Task
In the listing below, find the line holding "C104: none -> 47pF (GND, U103/XIN)" and the line holding "D102: LED yellow". Write out those two lines and all lines between, exactly, and nothing more.

Input material

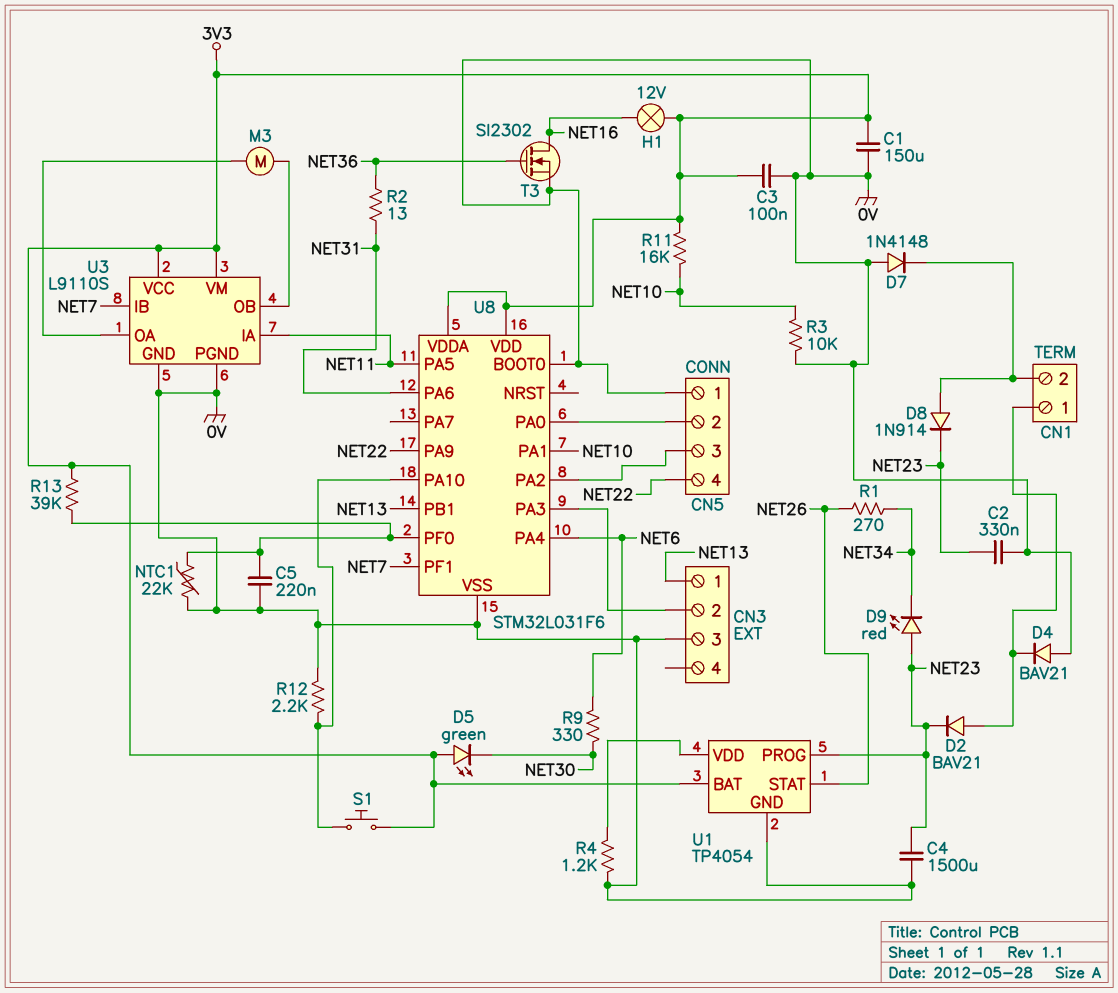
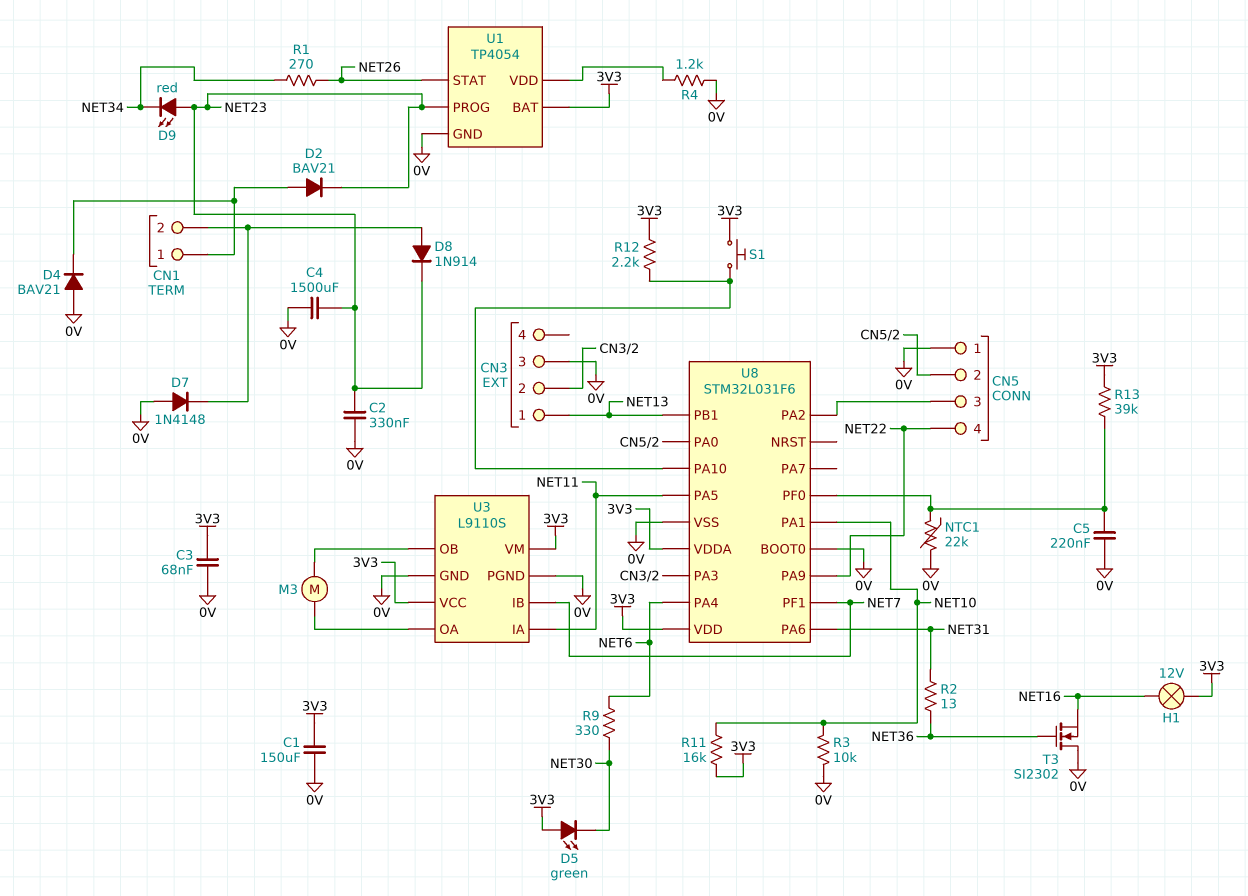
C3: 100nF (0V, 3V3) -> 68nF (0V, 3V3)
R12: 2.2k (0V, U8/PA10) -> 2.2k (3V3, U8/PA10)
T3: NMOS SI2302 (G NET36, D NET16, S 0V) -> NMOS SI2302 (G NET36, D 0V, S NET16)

...

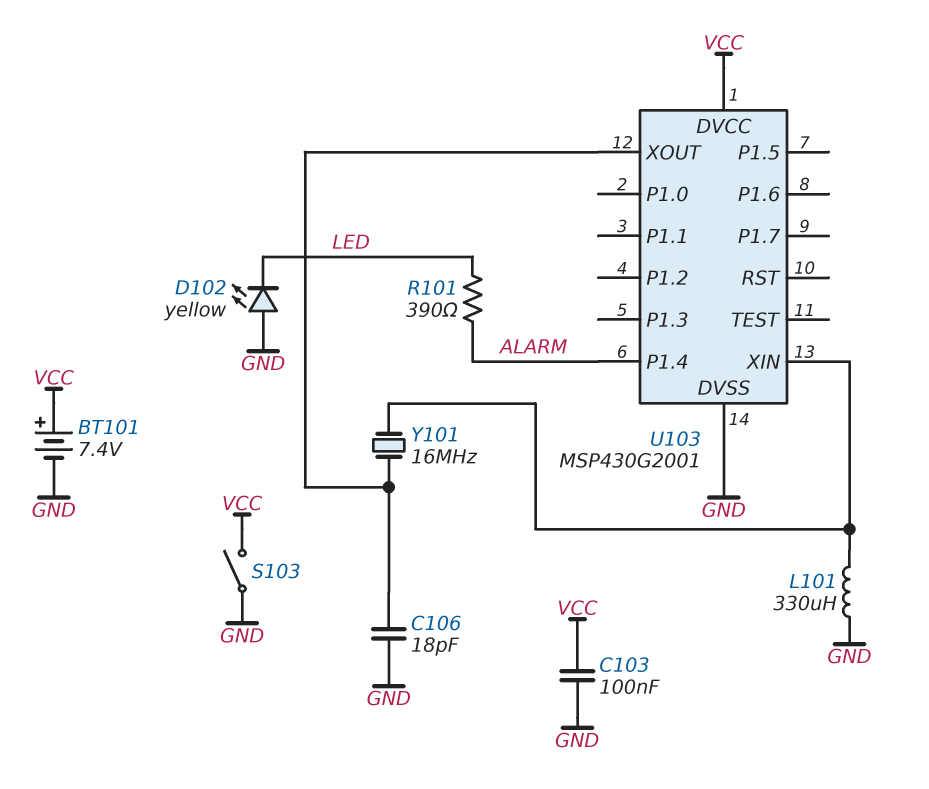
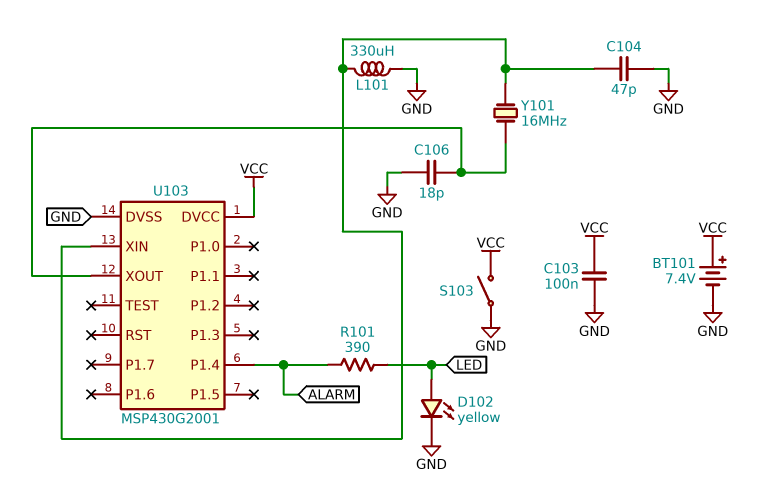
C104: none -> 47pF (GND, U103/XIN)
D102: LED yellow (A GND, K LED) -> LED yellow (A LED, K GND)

Task answer
C104: none -> 47pF (GND, U103/XIN)
D102: LED yellow (A GND, K LED) -> LED yellow (A LED, K GND)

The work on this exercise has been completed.